### THE TASK
Starting with the first line and ending with the one that holds "Studio - Writer: [701,74,992,287]", retype the entries exactly.
### MATERIAL PROVIDED
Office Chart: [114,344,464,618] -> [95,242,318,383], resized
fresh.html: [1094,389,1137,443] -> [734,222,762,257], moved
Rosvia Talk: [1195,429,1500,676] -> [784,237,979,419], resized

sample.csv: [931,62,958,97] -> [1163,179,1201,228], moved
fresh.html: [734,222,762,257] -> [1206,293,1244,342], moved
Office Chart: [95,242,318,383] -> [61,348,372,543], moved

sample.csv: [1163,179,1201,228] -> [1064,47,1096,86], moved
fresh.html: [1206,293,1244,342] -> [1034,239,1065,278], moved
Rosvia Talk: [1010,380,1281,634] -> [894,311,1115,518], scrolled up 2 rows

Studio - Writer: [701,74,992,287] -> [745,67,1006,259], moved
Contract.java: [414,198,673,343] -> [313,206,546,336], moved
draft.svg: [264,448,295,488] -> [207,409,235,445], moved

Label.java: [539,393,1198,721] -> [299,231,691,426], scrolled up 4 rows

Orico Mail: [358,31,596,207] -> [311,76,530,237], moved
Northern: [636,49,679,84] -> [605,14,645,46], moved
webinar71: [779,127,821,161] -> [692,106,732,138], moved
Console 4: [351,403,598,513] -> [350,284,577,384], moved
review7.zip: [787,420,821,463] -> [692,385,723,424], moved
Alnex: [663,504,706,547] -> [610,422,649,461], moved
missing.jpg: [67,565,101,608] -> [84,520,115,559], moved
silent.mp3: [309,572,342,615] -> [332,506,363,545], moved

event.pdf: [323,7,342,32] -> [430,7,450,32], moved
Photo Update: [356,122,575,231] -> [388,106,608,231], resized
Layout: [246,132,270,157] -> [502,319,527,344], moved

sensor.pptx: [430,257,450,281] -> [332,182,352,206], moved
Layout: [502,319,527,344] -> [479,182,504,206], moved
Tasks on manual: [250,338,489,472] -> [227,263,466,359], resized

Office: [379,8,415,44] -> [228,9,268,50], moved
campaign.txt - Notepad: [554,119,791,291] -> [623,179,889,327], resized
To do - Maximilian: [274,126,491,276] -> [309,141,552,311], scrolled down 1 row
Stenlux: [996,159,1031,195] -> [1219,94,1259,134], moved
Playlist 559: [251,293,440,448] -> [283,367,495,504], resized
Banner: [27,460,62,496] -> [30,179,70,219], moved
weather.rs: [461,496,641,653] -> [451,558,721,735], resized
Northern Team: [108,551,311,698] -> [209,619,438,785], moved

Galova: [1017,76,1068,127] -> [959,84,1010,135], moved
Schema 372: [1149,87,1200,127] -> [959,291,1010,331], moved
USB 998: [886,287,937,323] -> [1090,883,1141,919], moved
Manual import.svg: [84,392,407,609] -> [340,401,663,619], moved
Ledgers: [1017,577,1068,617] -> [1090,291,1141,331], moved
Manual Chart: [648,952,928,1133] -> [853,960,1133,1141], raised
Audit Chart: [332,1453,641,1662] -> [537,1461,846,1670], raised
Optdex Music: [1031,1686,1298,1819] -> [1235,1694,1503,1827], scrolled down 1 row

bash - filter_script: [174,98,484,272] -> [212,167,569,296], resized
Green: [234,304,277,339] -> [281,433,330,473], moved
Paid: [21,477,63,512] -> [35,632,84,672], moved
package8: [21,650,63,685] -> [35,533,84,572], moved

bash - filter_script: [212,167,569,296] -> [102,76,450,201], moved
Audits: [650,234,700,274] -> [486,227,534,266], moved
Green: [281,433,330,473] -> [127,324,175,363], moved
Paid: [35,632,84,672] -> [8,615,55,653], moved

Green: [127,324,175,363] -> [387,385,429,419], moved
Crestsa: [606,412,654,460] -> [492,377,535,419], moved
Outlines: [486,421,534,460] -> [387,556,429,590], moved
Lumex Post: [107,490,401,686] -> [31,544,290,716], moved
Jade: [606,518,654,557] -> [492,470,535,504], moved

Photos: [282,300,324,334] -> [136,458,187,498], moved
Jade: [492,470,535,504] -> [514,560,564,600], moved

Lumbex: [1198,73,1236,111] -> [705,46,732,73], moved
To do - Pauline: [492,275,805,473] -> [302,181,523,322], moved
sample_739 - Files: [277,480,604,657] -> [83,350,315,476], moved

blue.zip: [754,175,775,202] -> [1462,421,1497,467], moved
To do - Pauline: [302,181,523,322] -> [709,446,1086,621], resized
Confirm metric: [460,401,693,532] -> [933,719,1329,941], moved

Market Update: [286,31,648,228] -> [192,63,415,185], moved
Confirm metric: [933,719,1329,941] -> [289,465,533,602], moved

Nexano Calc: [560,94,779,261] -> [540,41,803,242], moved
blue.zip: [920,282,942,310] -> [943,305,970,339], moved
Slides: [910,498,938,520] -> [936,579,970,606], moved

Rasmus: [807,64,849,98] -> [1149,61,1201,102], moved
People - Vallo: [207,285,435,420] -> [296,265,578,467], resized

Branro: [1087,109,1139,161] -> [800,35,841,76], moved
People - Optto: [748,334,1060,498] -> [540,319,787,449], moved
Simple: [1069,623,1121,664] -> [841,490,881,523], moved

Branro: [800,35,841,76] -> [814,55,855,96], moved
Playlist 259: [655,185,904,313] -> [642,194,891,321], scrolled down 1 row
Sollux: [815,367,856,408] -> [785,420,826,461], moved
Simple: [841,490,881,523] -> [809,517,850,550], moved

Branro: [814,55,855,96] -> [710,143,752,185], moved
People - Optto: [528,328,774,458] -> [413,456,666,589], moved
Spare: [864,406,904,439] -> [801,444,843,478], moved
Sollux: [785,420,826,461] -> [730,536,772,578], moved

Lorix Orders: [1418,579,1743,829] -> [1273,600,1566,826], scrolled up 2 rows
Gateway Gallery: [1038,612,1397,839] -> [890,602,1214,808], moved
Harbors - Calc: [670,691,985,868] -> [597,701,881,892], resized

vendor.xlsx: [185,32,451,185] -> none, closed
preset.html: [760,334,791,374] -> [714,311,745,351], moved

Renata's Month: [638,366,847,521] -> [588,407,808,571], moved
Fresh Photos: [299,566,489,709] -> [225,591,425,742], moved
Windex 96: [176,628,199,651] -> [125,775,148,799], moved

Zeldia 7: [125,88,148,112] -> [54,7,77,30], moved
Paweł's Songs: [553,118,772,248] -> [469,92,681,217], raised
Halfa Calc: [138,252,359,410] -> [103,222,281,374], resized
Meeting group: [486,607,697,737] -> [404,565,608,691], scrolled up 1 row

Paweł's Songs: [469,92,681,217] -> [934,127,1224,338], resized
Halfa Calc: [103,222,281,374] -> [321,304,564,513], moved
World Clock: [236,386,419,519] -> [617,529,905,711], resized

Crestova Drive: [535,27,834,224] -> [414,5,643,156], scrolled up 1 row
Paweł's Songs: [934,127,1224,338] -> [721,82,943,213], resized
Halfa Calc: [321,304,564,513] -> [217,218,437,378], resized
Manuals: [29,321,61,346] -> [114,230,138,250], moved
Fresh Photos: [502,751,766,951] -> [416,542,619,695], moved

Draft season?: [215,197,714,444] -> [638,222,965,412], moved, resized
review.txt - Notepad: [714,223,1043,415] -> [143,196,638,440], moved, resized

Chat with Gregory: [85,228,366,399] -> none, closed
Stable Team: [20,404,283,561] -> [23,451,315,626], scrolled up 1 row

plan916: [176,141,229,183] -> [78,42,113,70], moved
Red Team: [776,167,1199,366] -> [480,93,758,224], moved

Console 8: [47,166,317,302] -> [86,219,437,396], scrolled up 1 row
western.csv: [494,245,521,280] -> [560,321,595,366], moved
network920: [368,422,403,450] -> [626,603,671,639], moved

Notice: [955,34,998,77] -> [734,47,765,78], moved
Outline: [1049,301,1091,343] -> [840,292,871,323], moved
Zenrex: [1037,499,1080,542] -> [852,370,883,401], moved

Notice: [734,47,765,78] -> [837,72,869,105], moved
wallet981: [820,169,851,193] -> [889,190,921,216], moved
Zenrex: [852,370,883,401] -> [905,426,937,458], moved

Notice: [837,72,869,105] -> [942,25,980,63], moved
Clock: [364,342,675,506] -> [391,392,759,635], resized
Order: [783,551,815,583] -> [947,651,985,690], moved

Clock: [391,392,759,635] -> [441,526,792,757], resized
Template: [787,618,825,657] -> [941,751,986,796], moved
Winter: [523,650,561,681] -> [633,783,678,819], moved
######
### TASK RESULT
Office Chart: [114,344,464,618] -> [95,242,318,383], resized
fresh.html: [1094,389,1137,443] -> [734,222,762,257], moved
Rosvia Talk: [1195,429,1500,676] -> [784,237,979,419], resized

sample.csv: [931,62,958,97] -> [1163,179,1201,228], moved
fresh.html: [734,222,762,257] -> [1206,293,1244,342], moved
Office Chart: [95,242,318,383] -> [61,348,372,543], moved

sample.csv: [1163,179,1201,228] -> [1064,47,1096,86], moved
fresh.html: [1206,293,1244,342] -> [1034,239,1065,278], moved
Rosvia Talk: [1010,380,1281,634] -> [894,311,1115,518], scrolled up 2 rows

Studio - Writer: [701,74,992,287] -> [745,67,1006,259], moved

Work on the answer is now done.